──────── Data segment
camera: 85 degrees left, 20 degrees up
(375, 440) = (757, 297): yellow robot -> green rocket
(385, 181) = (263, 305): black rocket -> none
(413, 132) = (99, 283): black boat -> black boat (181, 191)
────────────────
Nothing should be returned except the lines from the one containing "(385, 181) = (263, 305): black rocket -> none" through the last line of the data, each restated word for word.

(385, 181) = (263, 305): black rocket -> none
(413, 132) = (99, 283): black boat -> black boat (181, 191)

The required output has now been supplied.